* [Exercise description] Only a number is wanted here: the count of lines in the entries below that contain the word "none".

* [Record set]
● ● ● ● ● ● ●

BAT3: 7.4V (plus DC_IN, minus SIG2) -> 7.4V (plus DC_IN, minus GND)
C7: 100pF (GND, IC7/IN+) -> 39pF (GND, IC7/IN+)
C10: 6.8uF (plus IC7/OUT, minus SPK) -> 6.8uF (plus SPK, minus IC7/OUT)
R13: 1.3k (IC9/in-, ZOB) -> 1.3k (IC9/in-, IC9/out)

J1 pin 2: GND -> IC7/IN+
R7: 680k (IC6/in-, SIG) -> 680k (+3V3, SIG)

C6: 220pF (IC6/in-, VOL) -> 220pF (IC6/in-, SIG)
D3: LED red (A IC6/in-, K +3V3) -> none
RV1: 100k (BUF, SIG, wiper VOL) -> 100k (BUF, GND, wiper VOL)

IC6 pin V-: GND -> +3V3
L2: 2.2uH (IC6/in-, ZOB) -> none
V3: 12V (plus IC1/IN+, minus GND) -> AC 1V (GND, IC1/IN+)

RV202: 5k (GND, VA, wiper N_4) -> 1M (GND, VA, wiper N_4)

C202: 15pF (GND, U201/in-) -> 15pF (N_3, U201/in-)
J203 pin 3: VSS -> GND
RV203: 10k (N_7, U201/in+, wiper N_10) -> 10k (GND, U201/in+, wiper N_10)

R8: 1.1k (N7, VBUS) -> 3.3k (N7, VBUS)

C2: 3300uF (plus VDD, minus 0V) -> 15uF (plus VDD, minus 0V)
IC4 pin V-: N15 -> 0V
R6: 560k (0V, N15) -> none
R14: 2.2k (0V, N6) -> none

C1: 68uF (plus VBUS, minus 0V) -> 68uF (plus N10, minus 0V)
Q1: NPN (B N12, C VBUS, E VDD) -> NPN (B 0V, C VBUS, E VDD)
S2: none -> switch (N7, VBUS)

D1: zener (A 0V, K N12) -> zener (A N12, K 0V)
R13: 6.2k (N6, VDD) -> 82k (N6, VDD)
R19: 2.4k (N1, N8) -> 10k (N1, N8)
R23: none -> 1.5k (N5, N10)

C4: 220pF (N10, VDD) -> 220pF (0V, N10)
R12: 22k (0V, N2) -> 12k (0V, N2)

● ● ● ● ● ● ●

* [Solution] 6